What needs to be done: Print the entries that appear below, exactly as written and without their pictures.

Edit tracking data:
________________________
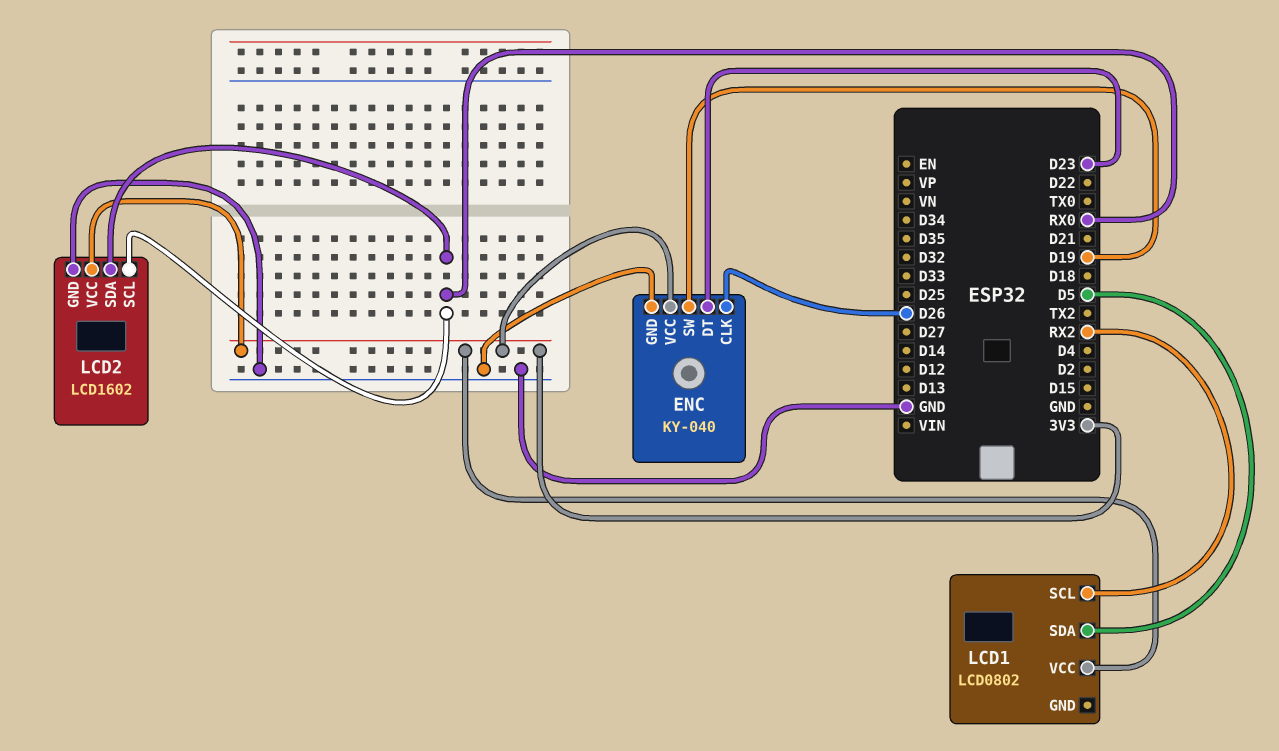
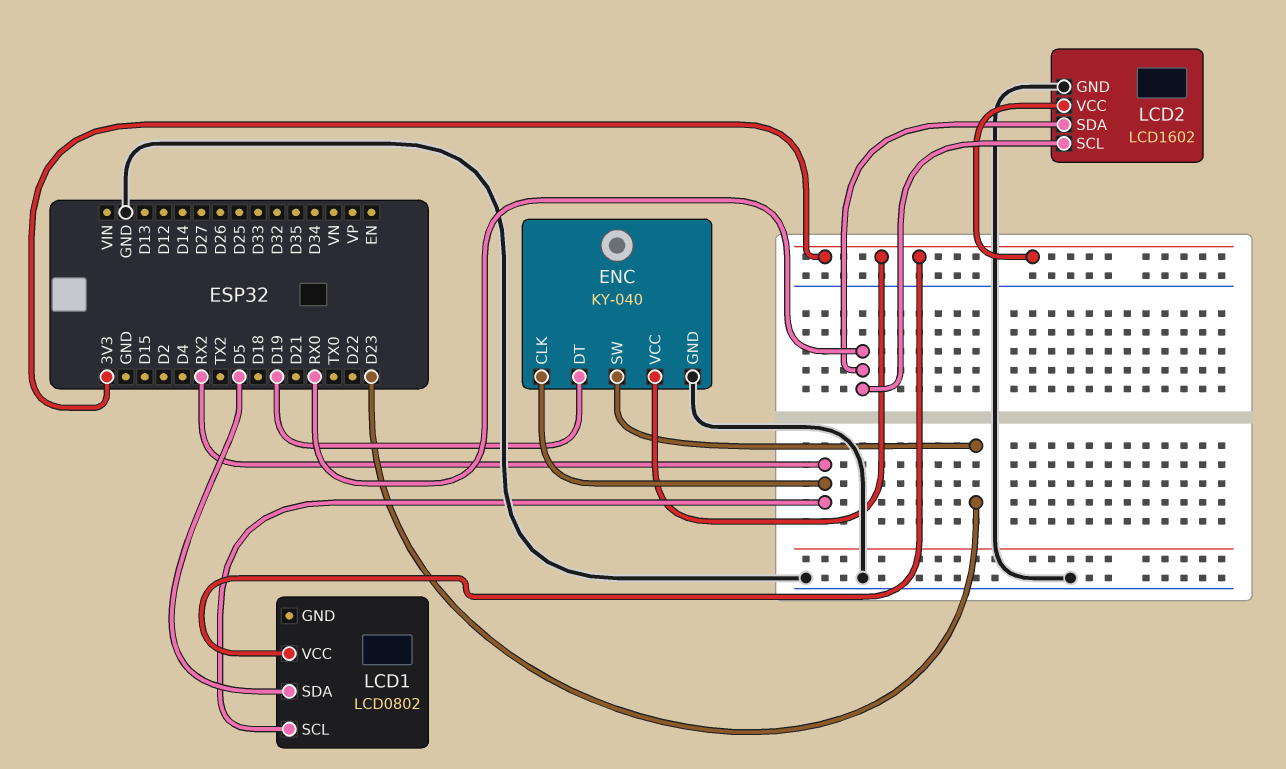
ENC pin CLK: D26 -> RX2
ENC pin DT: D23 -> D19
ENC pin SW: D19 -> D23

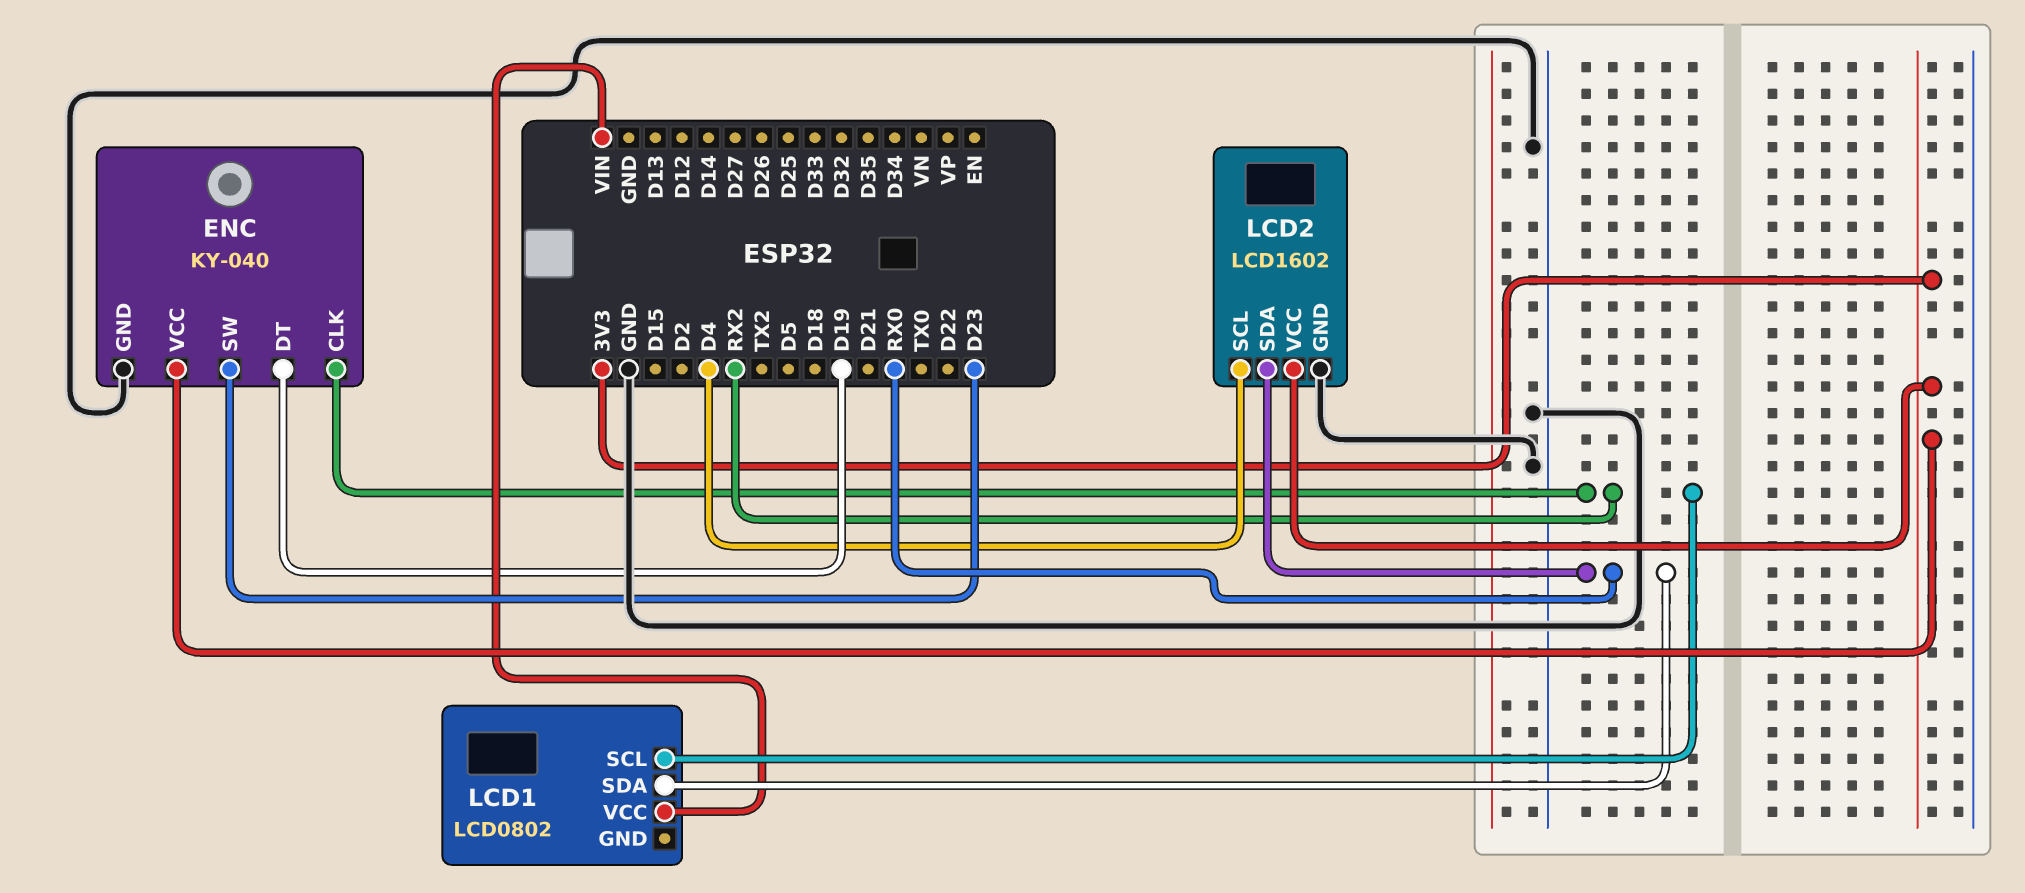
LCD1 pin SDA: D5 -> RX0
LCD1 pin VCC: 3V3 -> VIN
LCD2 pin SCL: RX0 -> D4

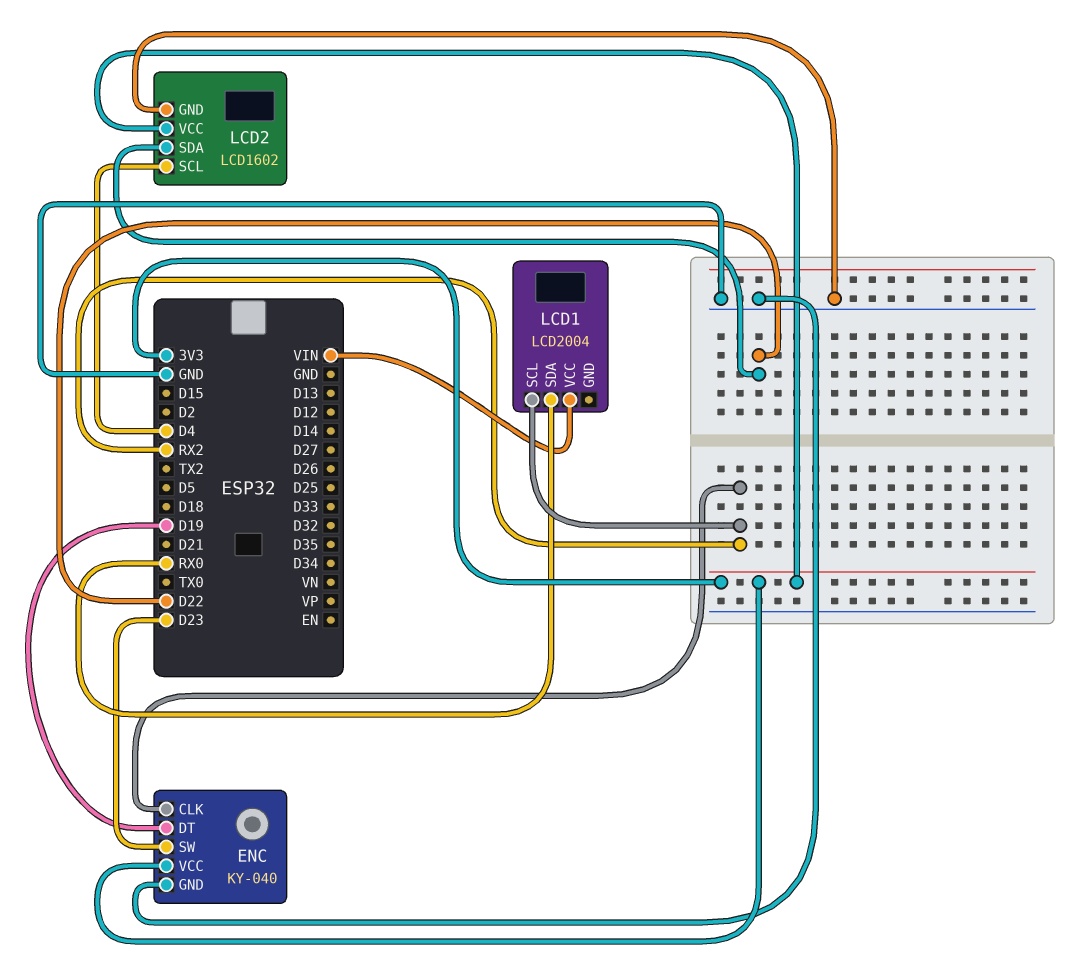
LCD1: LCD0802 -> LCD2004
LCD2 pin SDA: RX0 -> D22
________________________
Result below:
ENC pin CLK: D26 -> RX2
ENC pin DT: D23 -> D19
ENC pin SW: D19 -> D23

LCD1 pin SDA: D5 -> RX0
LCD1 pin VCC: 3V3 -> VIN
LCD2 pin SCL: RX0 -> D4

LCD1: LCD0802 -> LCD2004
LCD2 pin SDA: RX0 -> D22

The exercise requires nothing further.